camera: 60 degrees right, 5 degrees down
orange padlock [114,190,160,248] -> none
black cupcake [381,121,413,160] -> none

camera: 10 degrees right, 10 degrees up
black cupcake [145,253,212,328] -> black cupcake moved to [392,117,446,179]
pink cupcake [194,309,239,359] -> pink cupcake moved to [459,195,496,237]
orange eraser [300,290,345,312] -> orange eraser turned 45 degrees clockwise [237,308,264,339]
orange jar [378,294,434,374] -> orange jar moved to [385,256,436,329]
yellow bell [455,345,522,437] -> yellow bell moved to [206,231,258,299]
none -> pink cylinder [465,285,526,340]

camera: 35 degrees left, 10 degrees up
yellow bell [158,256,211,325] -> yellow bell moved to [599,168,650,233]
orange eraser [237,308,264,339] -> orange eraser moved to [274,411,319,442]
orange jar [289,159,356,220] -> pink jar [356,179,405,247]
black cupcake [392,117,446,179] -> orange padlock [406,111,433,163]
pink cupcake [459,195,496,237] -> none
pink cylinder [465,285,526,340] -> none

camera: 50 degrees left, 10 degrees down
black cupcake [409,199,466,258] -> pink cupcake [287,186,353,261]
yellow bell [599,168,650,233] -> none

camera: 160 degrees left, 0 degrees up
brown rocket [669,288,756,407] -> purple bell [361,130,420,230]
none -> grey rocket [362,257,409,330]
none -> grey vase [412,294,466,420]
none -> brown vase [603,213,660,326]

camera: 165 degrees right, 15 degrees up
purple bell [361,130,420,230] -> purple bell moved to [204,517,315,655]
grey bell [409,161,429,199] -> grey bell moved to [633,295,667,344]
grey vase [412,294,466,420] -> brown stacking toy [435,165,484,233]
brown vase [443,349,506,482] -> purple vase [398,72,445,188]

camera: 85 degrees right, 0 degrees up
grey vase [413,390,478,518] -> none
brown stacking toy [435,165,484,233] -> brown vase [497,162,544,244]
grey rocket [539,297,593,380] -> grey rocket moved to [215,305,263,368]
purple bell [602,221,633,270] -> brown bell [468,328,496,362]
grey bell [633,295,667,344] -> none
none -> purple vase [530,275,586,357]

--------------------------------

• _WORK ITEM_
Please repeat the listing exactly, with nothing left out.

• _RESPONSE TO THIS EXERCISE_
camera: 60 degrees right, 5 degrees down
orange padlock [114,190,160,248] -> none
black cupcake [381,121,413,160] -> none

camera: 10 degrees right, 10 degrees up
black cupcake [145,253,212,328] -> black cupcake moved to [392,117,446,179]
pink cupcake [194,309,239,359] -> pink cupcake moved to [459,195,496,237]
orange eraser [300,290,345,312] -> orange eraser turned 45 degrees clockwise [237,308,264,339]
orange jar [378,294,434,374] -> orange jar moved to [385,256,436,329]
yellow bell [455,345,522,437] -> yellow bell moved to [206,231,258,299]
none -> pink cylinder [465,285,526,340]

camera: 35 degrees left, 10 degrees up
yellow bell [158,256,211,325] -> yellow bell moved to [599,168,650,233]
orange eraser [237,308,264,339] -> orange eraser moved to [274,411,319,442]
orange jar [289,159,356,220] -> pink jar [356,179,405,247]
black cupcake [392,117,446,179] -> orange padlock [406,111,433,163]
pink cupcake [459,195,496,237] -> none
pink cylinder [465,285,526,340] -> none

camera: 50 degrees left, 10 degrees down
black cupcake [409,199,466,258] -> pink cupcake [287,186,353,261]
yellow bell [599,168,650,233] -> none

camera: 160 degrees left, 0 degrees up
brown rocket [669,288,756,407] -> purple bell [361,130,420,230]
none -> grey rocket [362,257,409,330]
none -> grey vase [412,294,466,420]
none -> brown vase [603,213,660,326]

camera: 165 degrees right, 15 degrees up
purple bell [361,130,420,230] -> purple bell moved to [204,517,315,655]
grey bell [409,161,429,199] -> grey bell moved to [633,295,667,344]
grey vase [412,294,466,420] -> brown stacking toy [435,165,484,233]
brown vase [443,349,506,482] -> purple vase [398,72,445,188]

camera: 85 degrees right, 0 degrees up
grey vase [413,390,478,518] -> none
brown stacking toy [435,165,484,233] -> brown vase [497,162,544,244]
grey rocket [539,297,593,380] -> grey rocket moved to [215,305,263,368]
purple bell [602,221,633,270] -> brown bell [468,328,496,362]
grey bell [633,295,667,344] -> none
none -> purple vase [530,275,586,357]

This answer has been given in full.